## [Excerpted data]
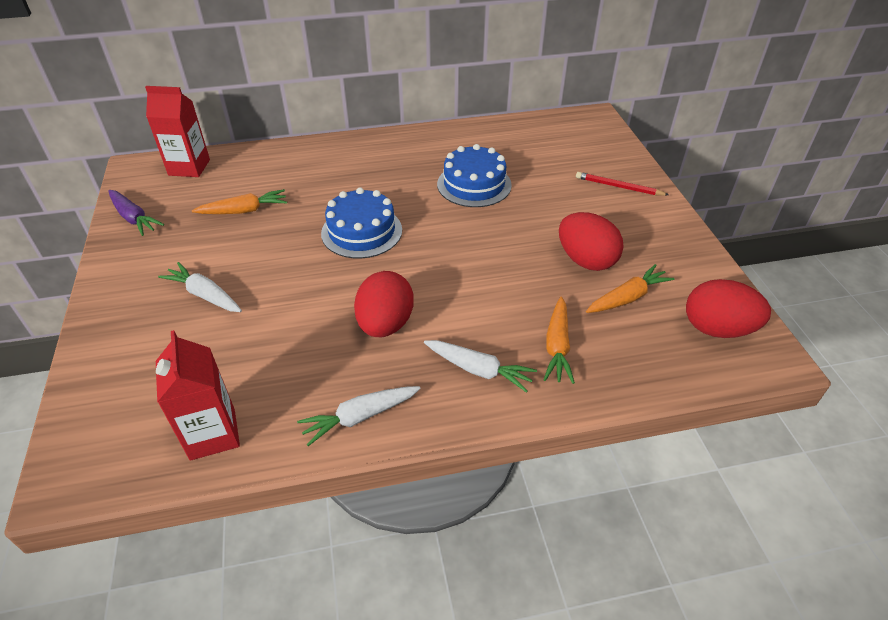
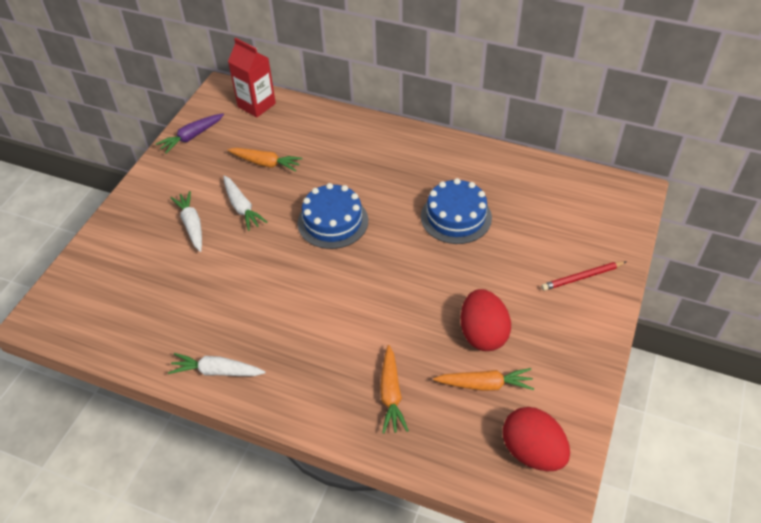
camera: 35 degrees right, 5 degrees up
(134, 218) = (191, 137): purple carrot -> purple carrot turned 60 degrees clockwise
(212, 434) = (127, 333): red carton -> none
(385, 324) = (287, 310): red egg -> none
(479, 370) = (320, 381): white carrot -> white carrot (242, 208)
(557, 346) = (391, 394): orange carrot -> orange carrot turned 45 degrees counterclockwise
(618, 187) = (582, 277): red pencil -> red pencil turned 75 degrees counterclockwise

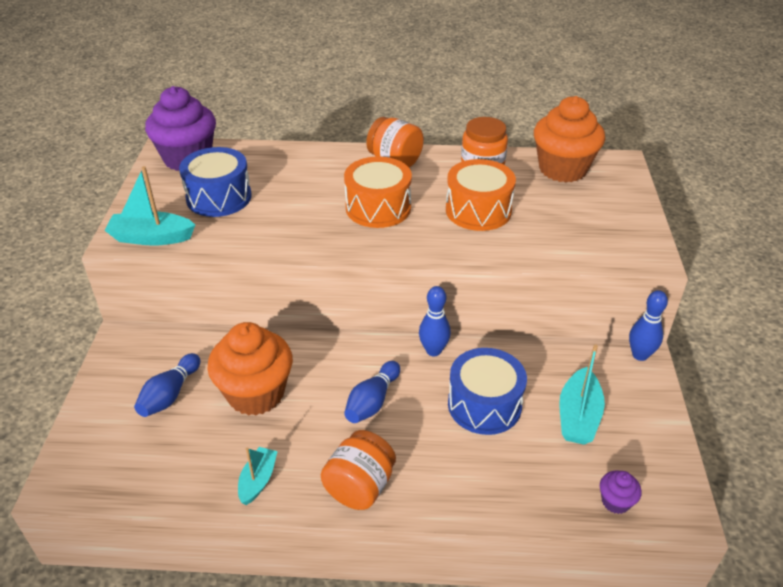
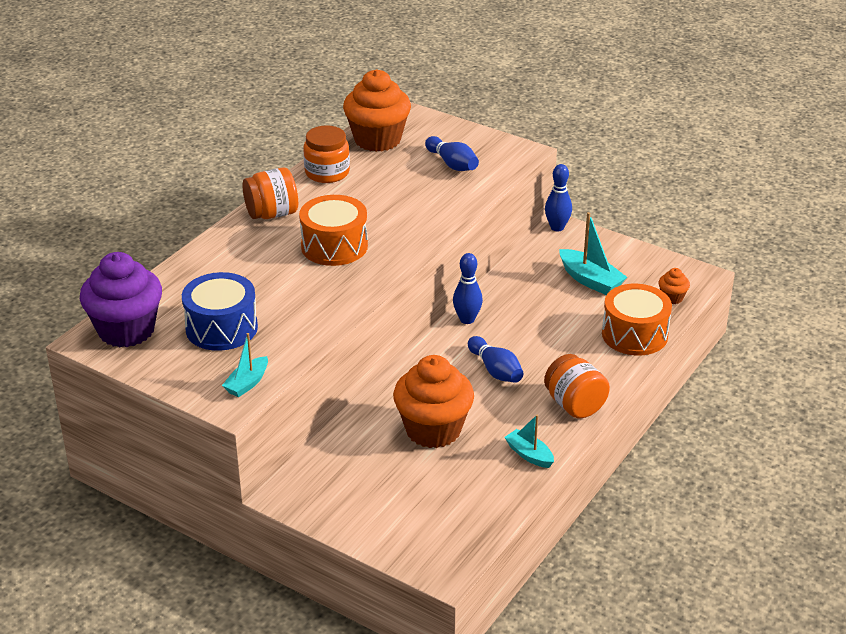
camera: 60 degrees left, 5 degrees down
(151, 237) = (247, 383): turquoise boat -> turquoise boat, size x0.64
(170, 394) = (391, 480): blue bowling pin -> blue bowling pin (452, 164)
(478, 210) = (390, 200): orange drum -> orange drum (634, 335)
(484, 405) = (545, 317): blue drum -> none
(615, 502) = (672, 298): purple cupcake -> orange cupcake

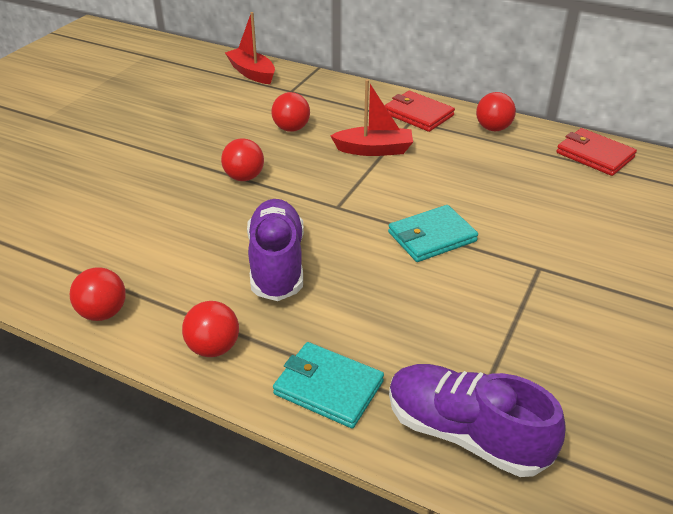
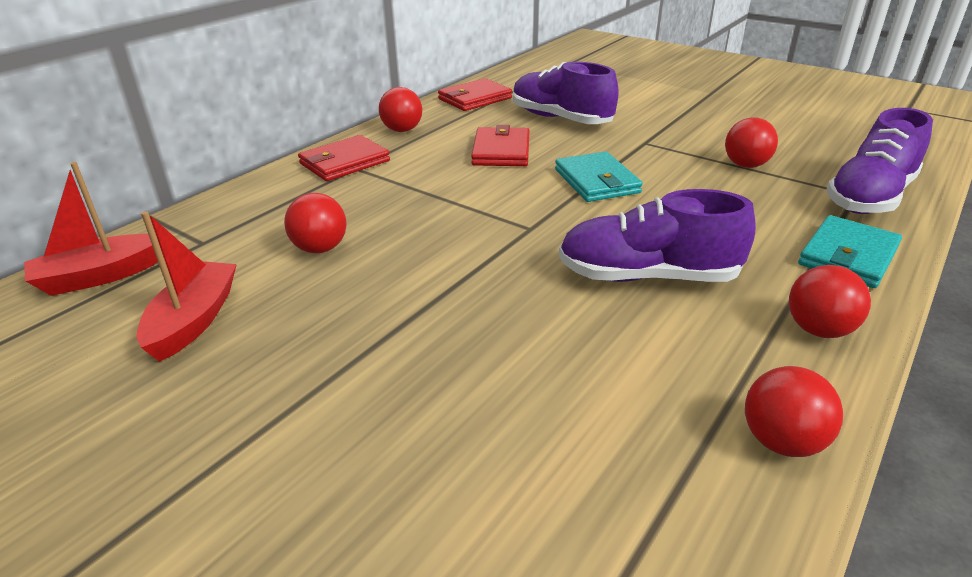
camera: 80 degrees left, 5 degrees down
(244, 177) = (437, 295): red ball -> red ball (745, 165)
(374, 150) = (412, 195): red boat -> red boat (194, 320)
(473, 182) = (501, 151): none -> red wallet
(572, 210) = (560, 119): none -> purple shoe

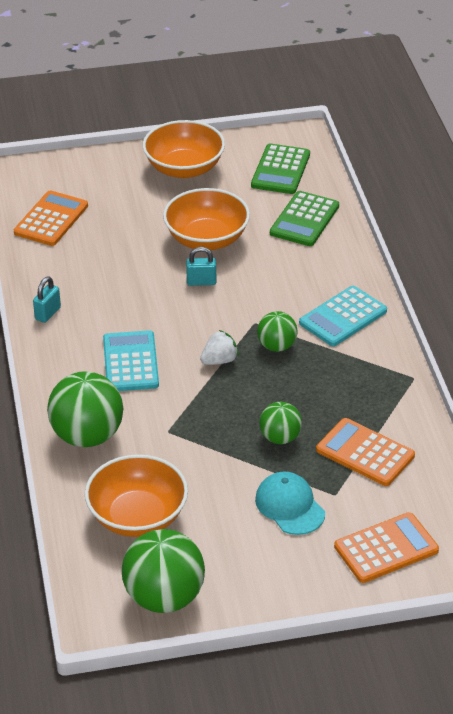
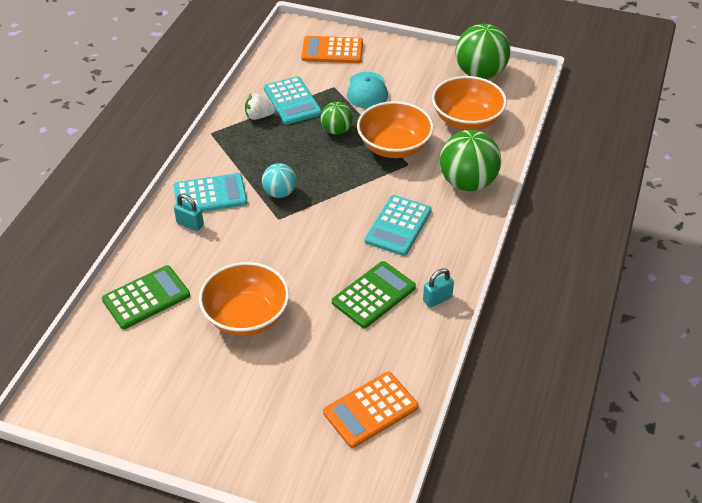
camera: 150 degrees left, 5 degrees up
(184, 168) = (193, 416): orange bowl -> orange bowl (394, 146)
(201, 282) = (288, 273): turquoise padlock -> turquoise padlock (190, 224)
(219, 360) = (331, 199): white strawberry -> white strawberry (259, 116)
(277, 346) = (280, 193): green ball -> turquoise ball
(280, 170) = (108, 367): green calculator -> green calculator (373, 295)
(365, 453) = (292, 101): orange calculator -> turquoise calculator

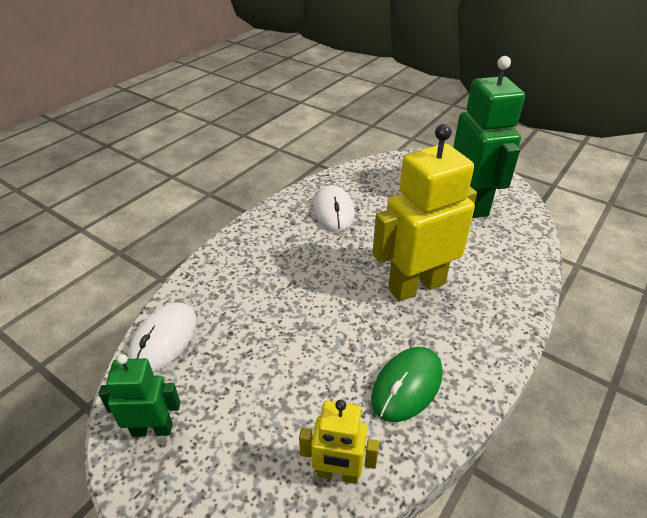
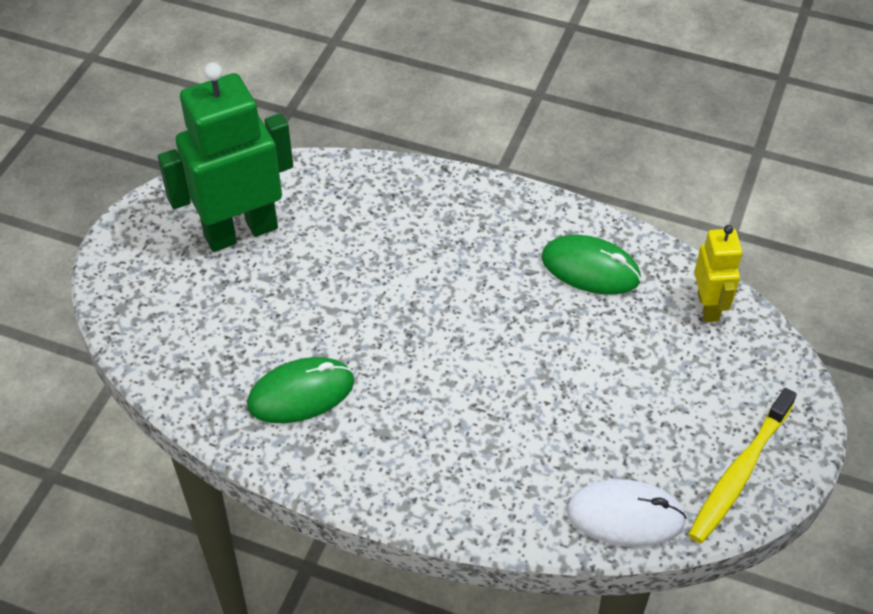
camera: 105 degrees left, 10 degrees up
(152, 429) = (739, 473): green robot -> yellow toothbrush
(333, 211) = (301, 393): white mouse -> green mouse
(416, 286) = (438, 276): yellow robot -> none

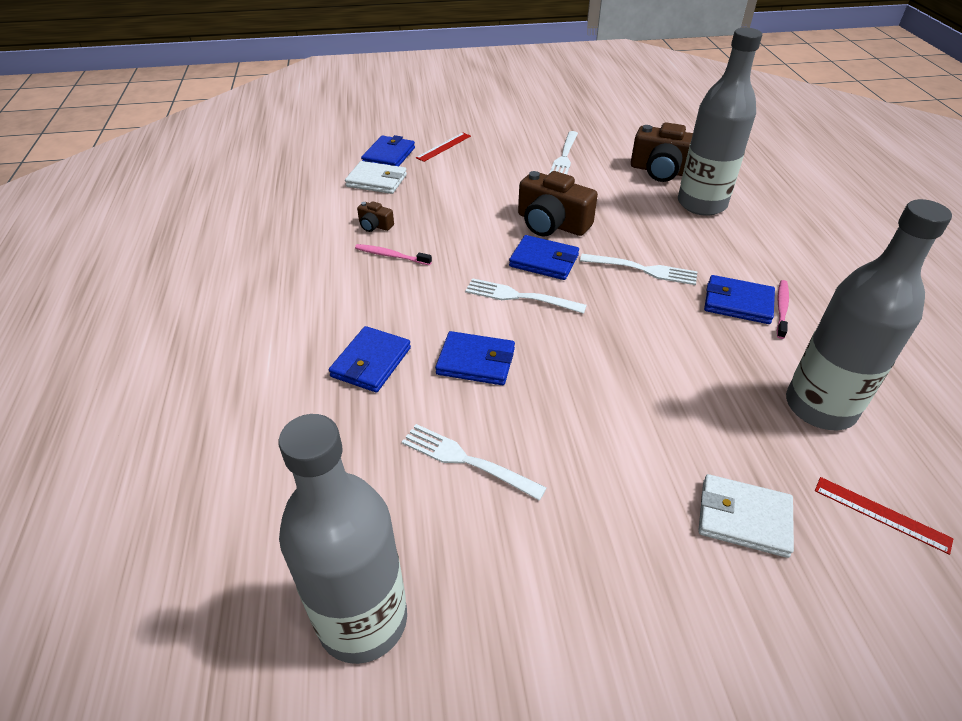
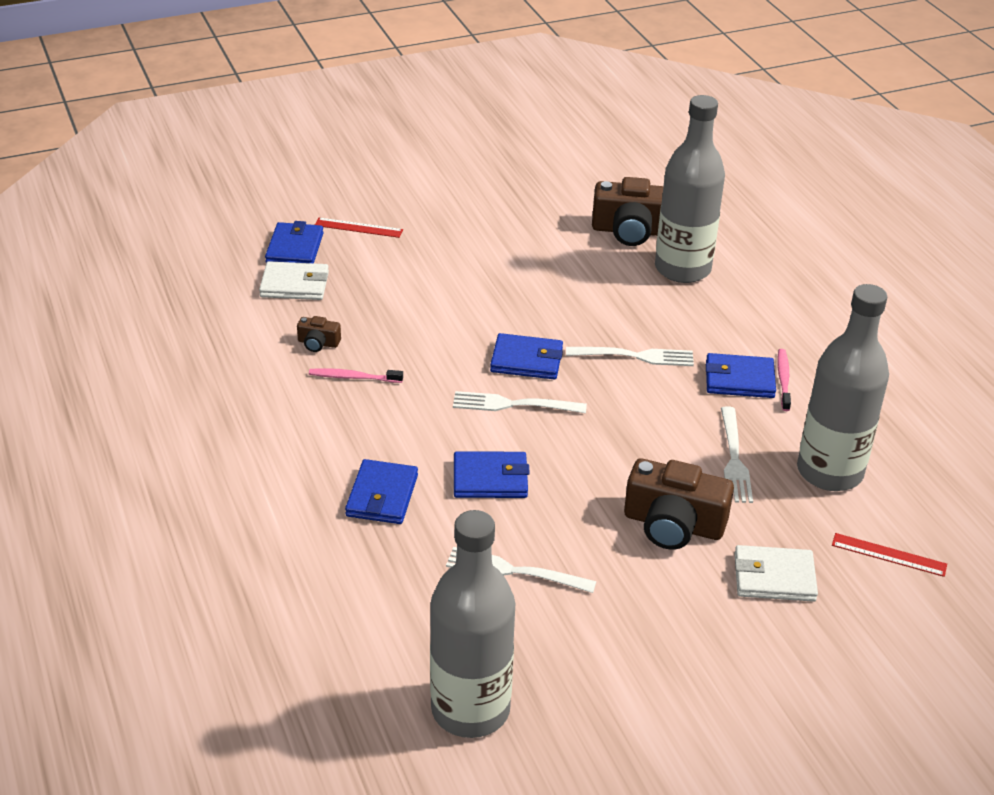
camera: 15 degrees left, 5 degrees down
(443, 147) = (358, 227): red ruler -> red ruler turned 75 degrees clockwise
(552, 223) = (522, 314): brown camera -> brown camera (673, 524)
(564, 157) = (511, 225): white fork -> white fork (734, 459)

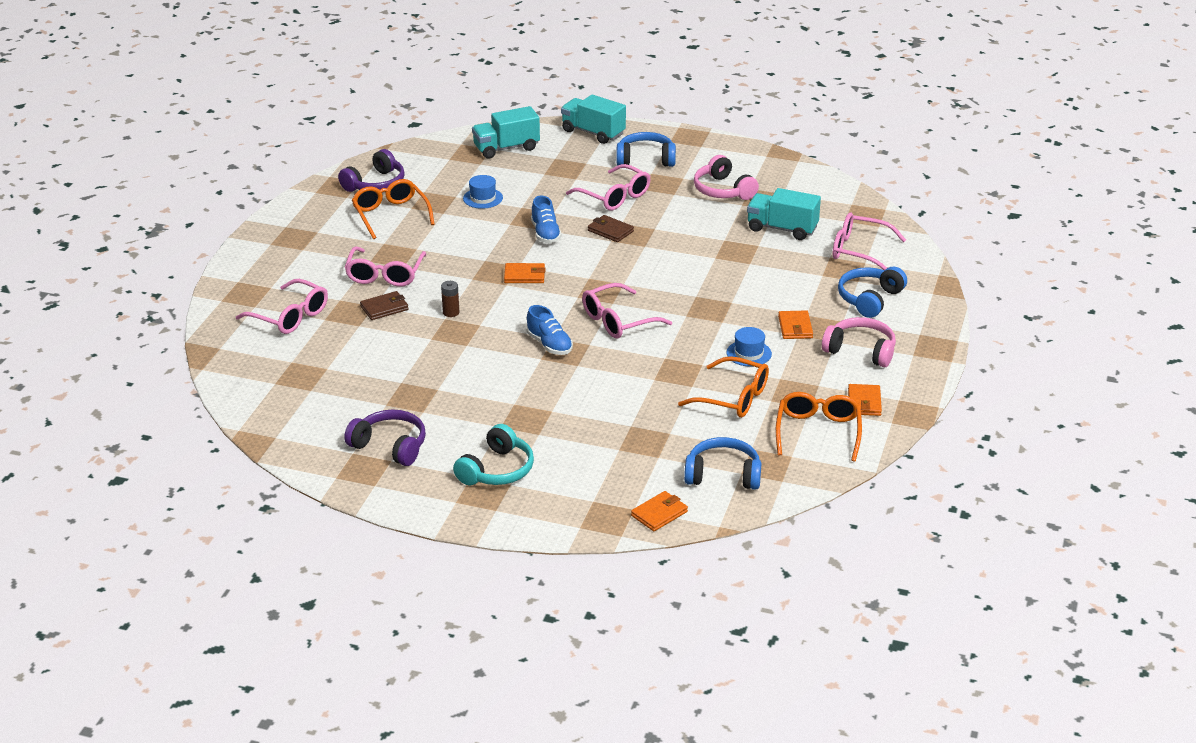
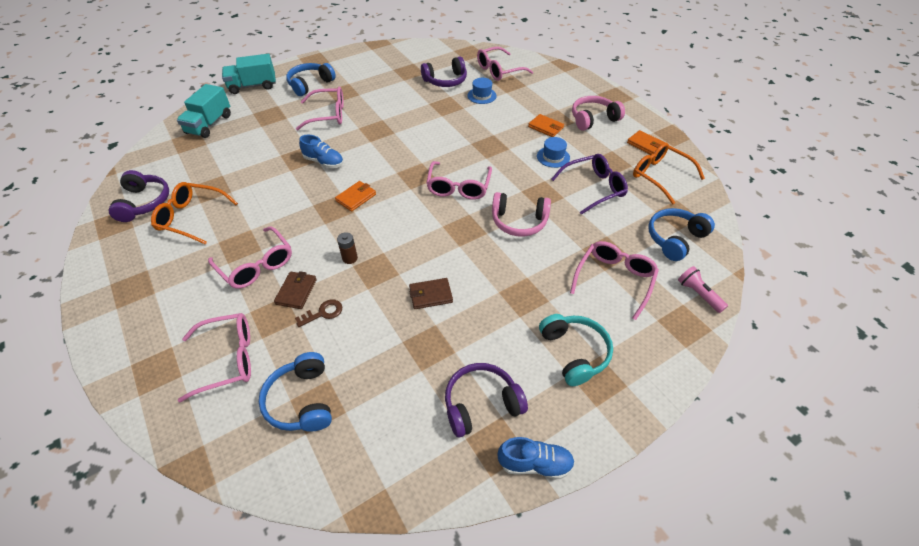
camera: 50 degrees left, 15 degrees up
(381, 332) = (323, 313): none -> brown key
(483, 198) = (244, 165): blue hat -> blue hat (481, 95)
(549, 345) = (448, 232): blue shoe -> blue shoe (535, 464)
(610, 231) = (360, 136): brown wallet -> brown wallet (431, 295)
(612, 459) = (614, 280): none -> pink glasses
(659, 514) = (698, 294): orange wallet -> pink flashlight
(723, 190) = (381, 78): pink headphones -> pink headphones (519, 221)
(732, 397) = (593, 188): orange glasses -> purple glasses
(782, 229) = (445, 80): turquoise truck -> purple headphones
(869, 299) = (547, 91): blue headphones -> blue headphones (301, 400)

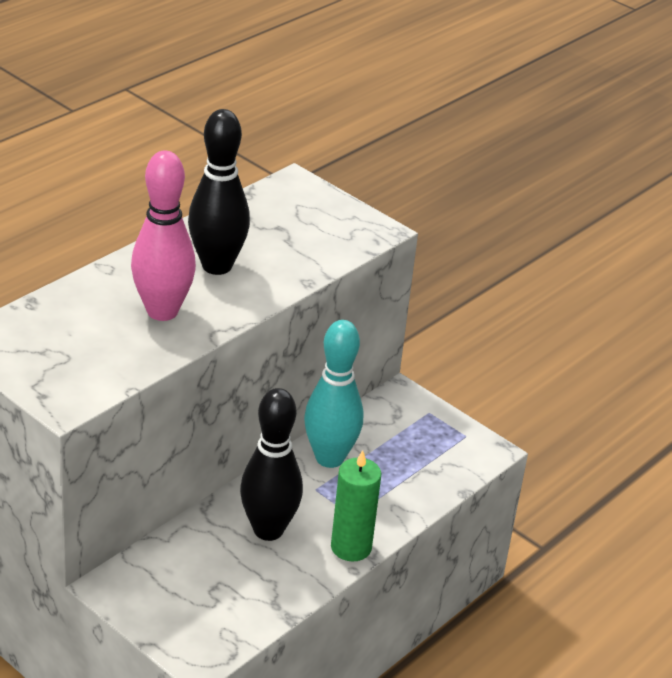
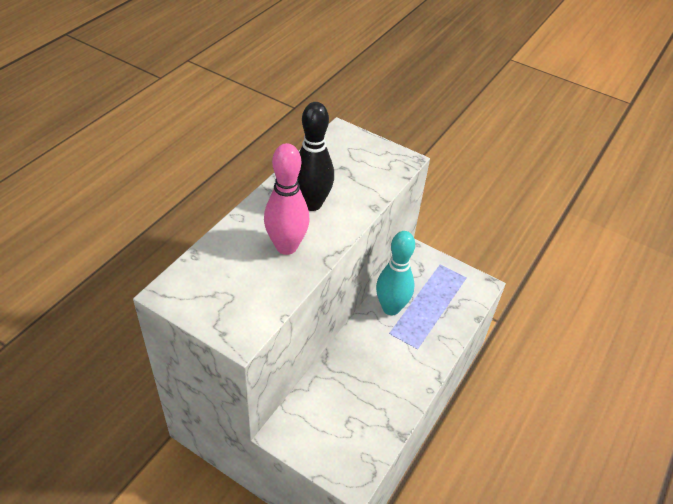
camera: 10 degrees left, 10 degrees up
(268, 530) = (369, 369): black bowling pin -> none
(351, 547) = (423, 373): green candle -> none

## [What to work on]
Restate only the lines running from the start of the material above through the line containing "(610, 231) = (360, 136): brown", ends included. No pictures.

## [Completed exercise]
camera: 35 degrees right, 5 degrees up
(134, 218) = (191, 137): purple carrot -> purple carrot turned 60 degrees clockwise
(212, 434) = (127, 333): red carton -> none
(385, 324) = (287, 310): red egg -> none
(479, 370) = (320, 381): white carrot -> white carrot (242, 208)
(557, 346) = (391, 394): orange carrot -> orange carrot turned 45 degrees counterclockwise
(618, 187) = (582, 277): red pencil -> red pencil turned 75 degrees counterclockwise

camera: 60 degrees left, 5 degrees down
(151, 237) = (247, 383): turquoise boat -> turquoise boat, size x0.64
(170, 394) = (391, 480): blue bowling pin -> blue bowling pin (452, 164)
(478, 210) = (390, 200): orange drum -> orange drum (634, 335)
(484, 405) = (545, 317): blue drum -> none
(615, 502) = (672, 298): purple cupcake -> orange cupcake

camera: 80 degrees left, 5 degrees down
(244, 177) = (437, 295): red ball -> red ball (745, 165)
(374, 150) = (412, 195): red boat -> red boat (194, 320)
(473, 182) = (501, 151): none -> red wallet
(572, 210) = (560, 119): none -> purple shoe

camera: 150 degrees left, 5 degrees up
(184, 168) = (193, 416): orange bowl -> orange bowl (394, 146)
(201, 282) = (288, 273): turquoise padlock -> turquoise padlock (190, 224)
(219, 360) = (331, 199): white strawberry -> white strawberry (259, 116)
(277, 346) = (280, 193): green ball -> turquoise ball
(280, 170) = (108, 367): green calculator -> green calculator (373, 295)
(365, 453) = (292, 101): orange calculator -> turquoise calculator

camera: 105 degrees left, 10 degrees up
(152, 429) = (739, 473): green robot -> yellow toothbrush
(333, 211) = (301, 393): white mouse -> green mouse
(416, 286) = (438, 276): yellow robot -> none

camera: 15 degrees left, 5 degrees down
(443, 147) = (358, 227): red ruler -> red ruler turned 75 degrees clockwise
(552, 223) = (522, 314): brown camera -> brown camera (673, 524)
(564, 157) = (511, 225): white fork -> white fork (734, 459)

camera: 50 degrees left, 15 degrees up
(381, 332) = (323, 313): none -> brown key
(483, 198) = (244, 165): blue hat -> blue hat (481, 95)
(549, 345) = (448, 232): blue shoe -> blue shoe (535, 464)
(610, 231) = (360, 136): brown wallet -> brown wallet (431, 295)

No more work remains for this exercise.